Content starts
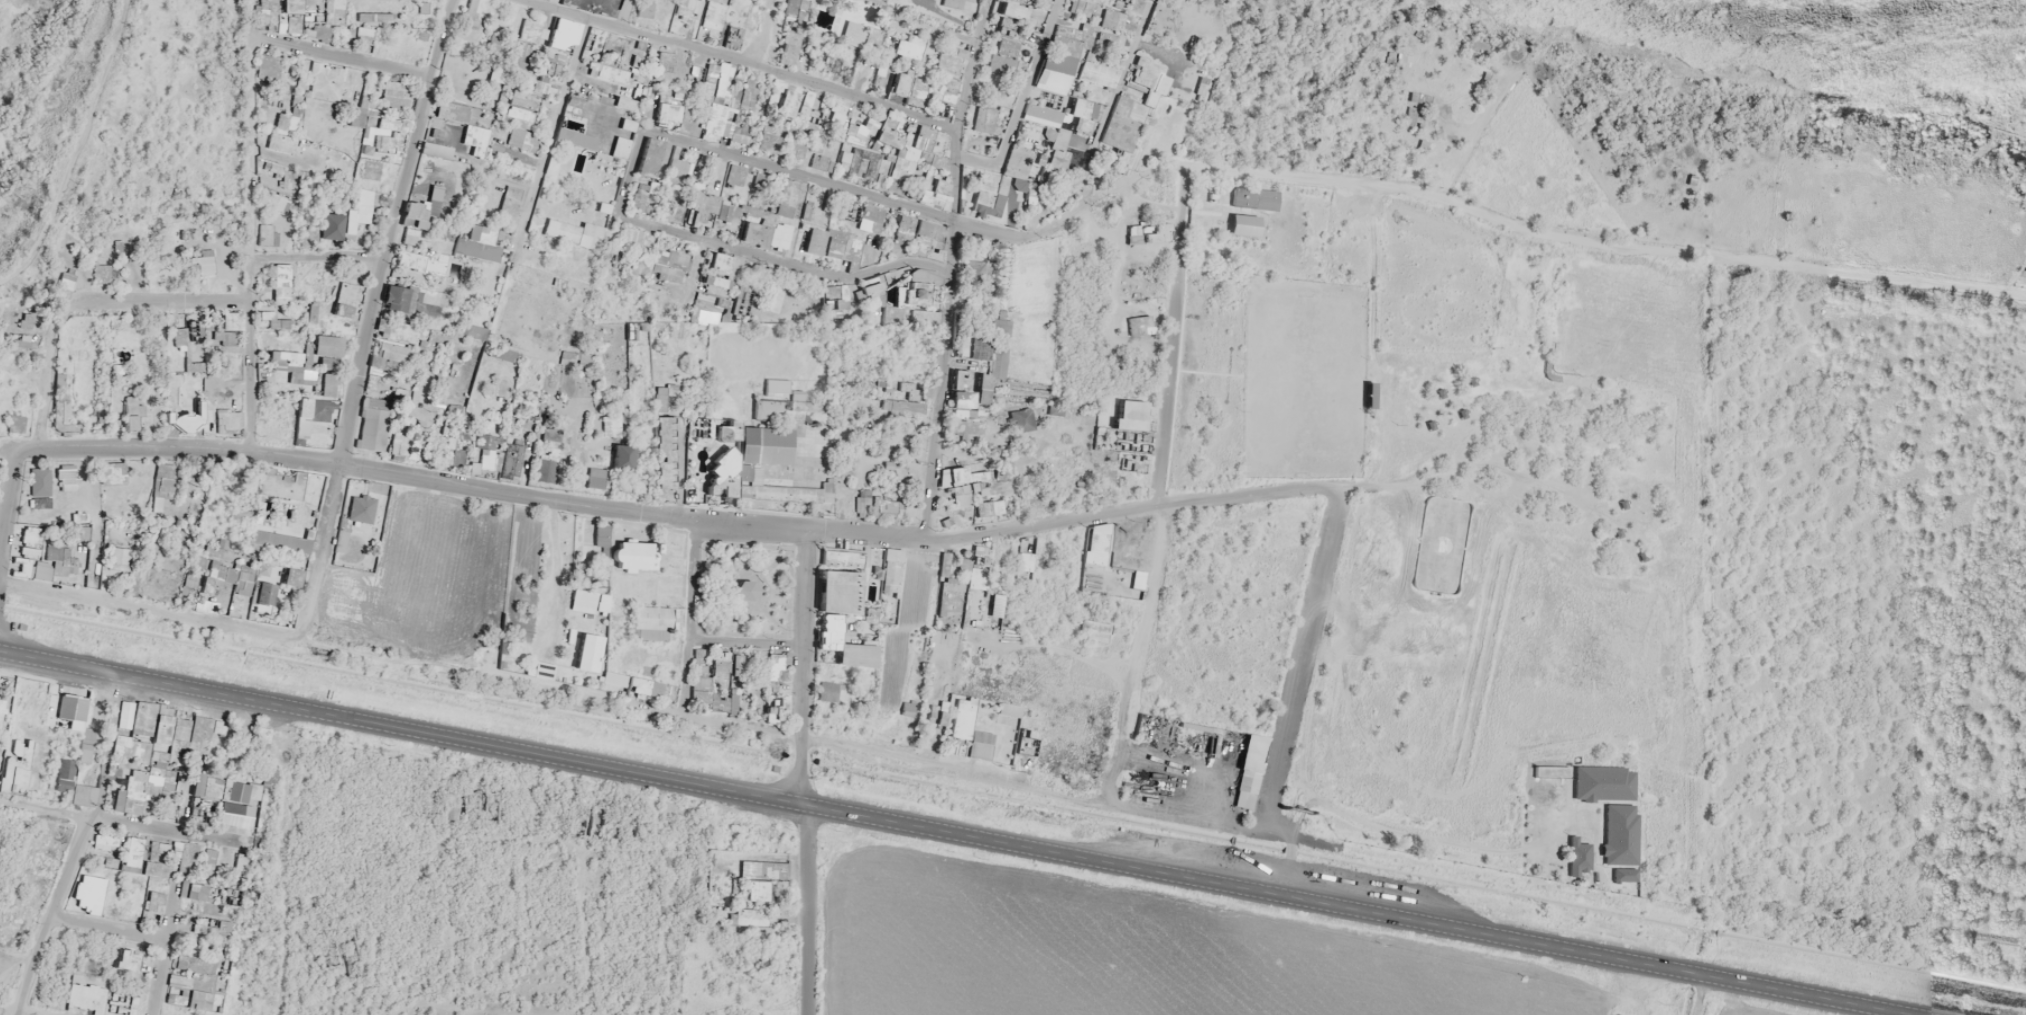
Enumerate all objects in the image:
road: (622, 14)
road: (1153, 54)
road: (337, 58)
road: (732, 64)
road: (1025, 84)
road: (1105, 104)
road: (539, 135)
road: (1468, 139)
road: (72, 146)
road: (969, 161)
road: (1181, 168)
road: (628, 173)
road: (792, 176)
road: (246, 227)
road: (657, 228)
road: (313, 259)
road: (1727, 261)
road: (941, 270)
road: (818, 275)
road: (687, 276)
road: (148, 305)
road: (366, 319)
road: (1164, 334)
road: (43, 380)
road: (672, 467)
road: (7, 502)
road: (673, 520)
park: (743, 589)
road: (687, 619)
road: (742, 647)
road: (1134, 648)
road: (1300, 658)
road: (798, 668)
road: (639, 709)
road: (398, 727)
road: (121, 823)
road: (77, 847)
road: (1279, 865)
road: (801, 908)
road: (1352, 912)
road: (105, 929)
road: (161, 950)
road: (1690, 995)
road: (18, 1011)

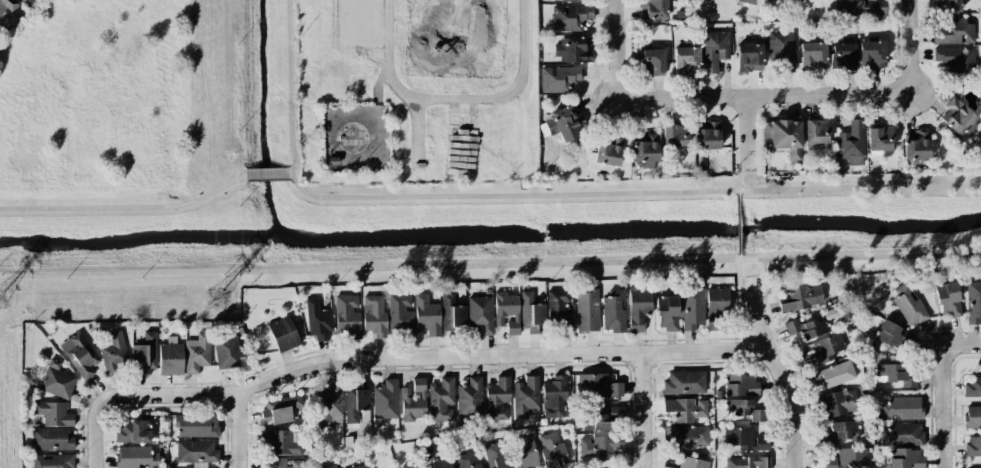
Content ends
▸ **Task instructions**: Repeat the full listing above exactly, with no pictures in the copy.

▸ **Solution to the problem**:
Enumerate all objects in the image:
road: (622, 14)
road: (1153, 54)
road: (337, 58)
road: (732, 64)
road: (1025, 84)
road: (1105, 104)
road: (539, 135)
road: (1468, 139)
road: (72, 146)
road: (969, 161)
road: (1181, 168)
road: (628, 173)
road: (792, 176)
road: (246, 227)
road: (657, 228)
road: (313, 259)
road: (1727, 261)
road: (941, 270)
road: (818, 275)
road: (687, 276)
road: (148, 305)
road: (366, 319)
road: (1164, 334)
road: (43, 380)
road: (672, 467)
road: (7, 502)
road: (673, 520)
park: (743, 589)
road: (687, 619)
road: (742, 647)
road: (1134, 648)
road: (1300, 658)
road: (798, 668)
road: (639, 709)
road: (398, 727)
road: (121, 823)
road: (77, 847)
road: (1279, 865)
road: (801, 908)
road: (1352, 912)
road: (105, 929)
road: (161, 950)
road: (1690, 995)
road: (18, 1011)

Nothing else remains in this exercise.